**Activity:** Of the lines in the data below, write out exactly those from the one holding "BARO pin SCL: none -> D22" through the one holding "AUDIO3 pin BUSY: B6 -> B4", both included.

[Records from a data collection]
· · · ·
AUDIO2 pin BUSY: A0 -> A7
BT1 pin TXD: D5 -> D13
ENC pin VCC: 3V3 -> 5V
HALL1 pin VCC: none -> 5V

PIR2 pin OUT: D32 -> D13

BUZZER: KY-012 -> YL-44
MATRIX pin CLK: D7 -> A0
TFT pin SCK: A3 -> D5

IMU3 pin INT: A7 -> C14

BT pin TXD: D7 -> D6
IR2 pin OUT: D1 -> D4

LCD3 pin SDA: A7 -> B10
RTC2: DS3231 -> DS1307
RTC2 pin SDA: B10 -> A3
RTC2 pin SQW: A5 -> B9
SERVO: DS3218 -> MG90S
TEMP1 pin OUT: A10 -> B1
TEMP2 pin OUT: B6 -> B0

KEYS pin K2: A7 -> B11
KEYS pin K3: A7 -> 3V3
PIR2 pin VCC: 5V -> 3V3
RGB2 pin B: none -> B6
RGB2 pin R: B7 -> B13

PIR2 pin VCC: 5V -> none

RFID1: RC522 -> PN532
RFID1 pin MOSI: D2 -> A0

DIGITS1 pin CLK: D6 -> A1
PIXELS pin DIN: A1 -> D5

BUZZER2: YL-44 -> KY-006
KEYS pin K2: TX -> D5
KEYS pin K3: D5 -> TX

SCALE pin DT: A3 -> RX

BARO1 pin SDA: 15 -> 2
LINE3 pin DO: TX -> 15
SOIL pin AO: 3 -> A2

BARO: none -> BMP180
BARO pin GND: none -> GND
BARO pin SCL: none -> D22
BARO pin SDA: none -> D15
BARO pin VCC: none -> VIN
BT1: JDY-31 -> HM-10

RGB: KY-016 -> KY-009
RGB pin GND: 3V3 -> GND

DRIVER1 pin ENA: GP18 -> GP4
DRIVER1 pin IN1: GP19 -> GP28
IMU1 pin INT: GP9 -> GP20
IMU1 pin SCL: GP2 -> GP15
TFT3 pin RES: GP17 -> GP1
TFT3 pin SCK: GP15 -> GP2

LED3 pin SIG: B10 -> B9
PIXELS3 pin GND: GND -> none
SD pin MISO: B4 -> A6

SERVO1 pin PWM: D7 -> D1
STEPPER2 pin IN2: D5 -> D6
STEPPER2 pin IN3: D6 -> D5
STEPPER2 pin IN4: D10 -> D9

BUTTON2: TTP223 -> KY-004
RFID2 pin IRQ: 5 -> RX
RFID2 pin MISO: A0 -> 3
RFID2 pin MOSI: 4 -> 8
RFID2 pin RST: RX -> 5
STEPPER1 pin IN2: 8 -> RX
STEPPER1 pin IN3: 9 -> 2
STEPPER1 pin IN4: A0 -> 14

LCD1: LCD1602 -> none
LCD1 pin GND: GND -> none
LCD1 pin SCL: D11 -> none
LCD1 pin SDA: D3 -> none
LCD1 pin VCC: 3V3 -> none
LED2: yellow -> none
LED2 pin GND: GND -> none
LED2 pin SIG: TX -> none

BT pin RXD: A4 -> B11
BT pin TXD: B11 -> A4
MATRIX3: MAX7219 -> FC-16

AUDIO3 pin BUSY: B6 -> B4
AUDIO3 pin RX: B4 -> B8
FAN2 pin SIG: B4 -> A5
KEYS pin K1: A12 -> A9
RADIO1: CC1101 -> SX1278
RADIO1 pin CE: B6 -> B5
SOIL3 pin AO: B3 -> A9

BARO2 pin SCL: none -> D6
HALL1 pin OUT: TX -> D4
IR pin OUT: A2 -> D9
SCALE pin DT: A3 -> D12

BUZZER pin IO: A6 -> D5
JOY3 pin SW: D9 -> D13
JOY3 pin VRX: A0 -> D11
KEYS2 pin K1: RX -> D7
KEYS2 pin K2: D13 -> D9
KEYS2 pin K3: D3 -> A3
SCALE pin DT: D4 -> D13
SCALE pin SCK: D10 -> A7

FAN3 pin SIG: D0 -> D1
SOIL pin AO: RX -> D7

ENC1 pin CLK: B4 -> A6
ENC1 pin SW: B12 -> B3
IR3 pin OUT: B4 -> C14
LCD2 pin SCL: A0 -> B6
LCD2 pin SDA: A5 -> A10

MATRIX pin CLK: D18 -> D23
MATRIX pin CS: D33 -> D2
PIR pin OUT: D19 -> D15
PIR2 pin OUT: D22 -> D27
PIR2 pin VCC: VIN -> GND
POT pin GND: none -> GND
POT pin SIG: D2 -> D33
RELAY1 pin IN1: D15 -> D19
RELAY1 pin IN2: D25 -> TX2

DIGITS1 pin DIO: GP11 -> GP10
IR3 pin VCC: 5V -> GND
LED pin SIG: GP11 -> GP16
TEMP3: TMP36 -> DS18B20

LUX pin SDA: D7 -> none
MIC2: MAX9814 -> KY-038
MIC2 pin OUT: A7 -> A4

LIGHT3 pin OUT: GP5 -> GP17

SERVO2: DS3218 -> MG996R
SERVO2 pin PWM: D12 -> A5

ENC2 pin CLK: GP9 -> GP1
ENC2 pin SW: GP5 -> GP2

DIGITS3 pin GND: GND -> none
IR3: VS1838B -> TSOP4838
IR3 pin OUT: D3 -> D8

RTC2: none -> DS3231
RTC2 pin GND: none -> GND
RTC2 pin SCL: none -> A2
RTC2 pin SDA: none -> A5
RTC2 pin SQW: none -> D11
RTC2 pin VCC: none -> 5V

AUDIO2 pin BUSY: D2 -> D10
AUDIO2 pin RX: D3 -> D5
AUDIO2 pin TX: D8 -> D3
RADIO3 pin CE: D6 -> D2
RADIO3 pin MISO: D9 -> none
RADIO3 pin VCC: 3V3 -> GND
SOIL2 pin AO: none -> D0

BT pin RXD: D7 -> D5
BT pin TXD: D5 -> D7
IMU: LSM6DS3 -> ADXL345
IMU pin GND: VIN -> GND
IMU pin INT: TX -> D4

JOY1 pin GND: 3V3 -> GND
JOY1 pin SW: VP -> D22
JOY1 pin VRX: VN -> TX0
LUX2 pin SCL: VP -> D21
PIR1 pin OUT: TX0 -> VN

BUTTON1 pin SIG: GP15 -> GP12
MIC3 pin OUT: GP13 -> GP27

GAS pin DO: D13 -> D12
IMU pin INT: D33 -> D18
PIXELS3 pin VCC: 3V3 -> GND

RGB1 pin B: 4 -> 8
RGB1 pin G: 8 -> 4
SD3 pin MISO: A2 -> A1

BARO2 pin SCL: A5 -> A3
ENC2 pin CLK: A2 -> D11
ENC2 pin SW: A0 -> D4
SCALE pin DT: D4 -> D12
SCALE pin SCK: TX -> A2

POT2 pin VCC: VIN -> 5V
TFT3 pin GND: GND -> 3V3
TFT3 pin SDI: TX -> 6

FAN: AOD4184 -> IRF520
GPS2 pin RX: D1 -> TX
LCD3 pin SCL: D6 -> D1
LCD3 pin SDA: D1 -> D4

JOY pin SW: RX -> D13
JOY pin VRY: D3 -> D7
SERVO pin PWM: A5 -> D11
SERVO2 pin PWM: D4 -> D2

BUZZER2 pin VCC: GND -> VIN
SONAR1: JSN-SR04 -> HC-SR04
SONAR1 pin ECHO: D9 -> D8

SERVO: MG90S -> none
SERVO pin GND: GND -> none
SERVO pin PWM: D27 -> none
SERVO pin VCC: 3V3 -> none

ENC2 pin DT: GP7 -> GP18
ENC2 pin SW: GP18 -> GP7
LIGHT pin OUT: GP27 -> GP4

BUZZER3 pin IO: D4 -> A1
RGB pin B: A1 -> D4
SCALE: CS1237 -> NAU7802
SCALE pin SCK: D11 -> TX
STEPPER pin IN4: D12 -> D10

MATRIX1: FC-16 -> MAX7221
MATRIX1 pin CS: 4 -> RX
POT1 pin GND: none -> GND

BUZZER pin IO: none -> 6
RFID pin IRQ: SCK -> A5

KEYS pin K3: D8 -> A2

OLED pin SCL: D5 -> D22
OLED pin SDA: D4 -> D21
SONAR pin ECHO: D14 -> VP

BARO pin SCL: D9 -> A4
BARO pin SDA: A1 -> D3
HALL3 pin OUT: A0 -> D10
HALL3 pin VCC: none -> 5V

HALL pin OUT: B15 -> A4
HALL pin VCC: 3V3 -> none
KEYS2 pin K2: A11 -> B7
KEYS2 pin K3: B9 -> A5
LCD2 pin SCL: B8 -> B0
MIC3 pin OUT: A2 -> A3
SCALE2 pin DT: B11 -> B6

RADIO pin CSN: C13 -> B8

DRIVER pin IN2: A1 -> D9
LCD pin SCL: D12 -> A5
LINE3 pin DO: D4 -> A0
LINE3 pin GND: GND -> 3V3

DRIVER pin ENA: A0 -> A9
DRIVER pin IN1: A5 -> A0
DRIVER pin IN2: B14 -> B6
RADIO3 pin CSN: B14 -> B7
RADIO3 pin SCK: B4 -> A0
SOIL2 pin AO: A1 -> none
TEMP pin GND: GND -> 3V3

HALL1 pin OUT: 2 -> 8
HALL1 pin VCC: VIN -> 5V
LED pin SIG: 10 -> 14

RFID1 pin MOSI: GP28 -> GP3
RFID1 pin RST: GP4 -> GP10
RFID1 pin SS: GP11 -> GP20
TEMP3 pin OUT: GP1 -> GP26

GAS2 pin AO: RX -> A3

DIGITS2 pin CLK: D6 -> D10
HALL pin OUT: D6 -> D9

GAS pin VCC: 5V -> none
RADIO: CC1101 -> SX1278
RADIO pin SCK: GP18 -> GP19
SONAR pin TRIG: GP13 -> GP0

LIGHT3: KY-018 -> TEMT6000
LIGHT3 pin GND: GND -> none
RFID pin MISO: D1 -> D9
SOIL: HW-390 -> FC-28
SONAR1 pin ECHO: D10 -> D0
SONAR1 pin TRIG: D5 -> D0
· · · ·
**Exercise result:**
BARO pin SCL: none -> D22
BARO pin SDA: none -> D15
BARO pin VCC: none -> VIN
BT1: JDY-31 -> HM-10

RGB: KY-016 -> KY-009
RGB pin GND: 3V3 -> GND

DRIVER1 pin ENA: GP18 -> GP4
DRIVER1 pin IN1: GP19 -> GP28
IMU1 pin INT: GP9 -> GP20
IMU1 pin SCL: GP2 -> GP15
TFT3 pin RES: GP17 -> GP1
TFT3 pin SCK: GP15 -> GP2

LED3 pin SIG: B10 -> B9
PIXELS3 pin GND: GND -> none
SD pin MISO: B4 -> A6

SERVO1 pin PWM: D7 -> D1
STEPPER2 pin IN2: D5 -> D6
STEPPER2 pin IN3: D6 -> D5
STEPPER2 pin IN4: D10 -> D9

BUTTON2: TTP223 -> KY-004
RFID2 pin IRQ: 5 -> RX
RFID2 pin MISO: A0 -> 3
RFID2 pin MOSI: 4 -> 8
RFID2 pin RST: RX -> 5
STEPPER1 pin IN2: 8 -> RX
STEPPER1 pin IN3: 9 -> 2
STEPPER1 pin IN4: A0 -> 14

LCD1: LCD1602 -> none
LCD1 pin GND: GND -> none
LCD1 pin SCL: D11 -> none
LCD1 pin SDA: D3 -> none
LCD1 pin VCC: 3V3 -> none
LED2: yellow -> none
LED2 pin GND: GND -> none
LED2 pin SIG: TX -> none

BT pin RXD: A4 -> B11
BT pin TXD: B11 -> A4
MATRIX3: MAX7219 -> FC-16

AUDIO3 pin BUSY: B6 -> B4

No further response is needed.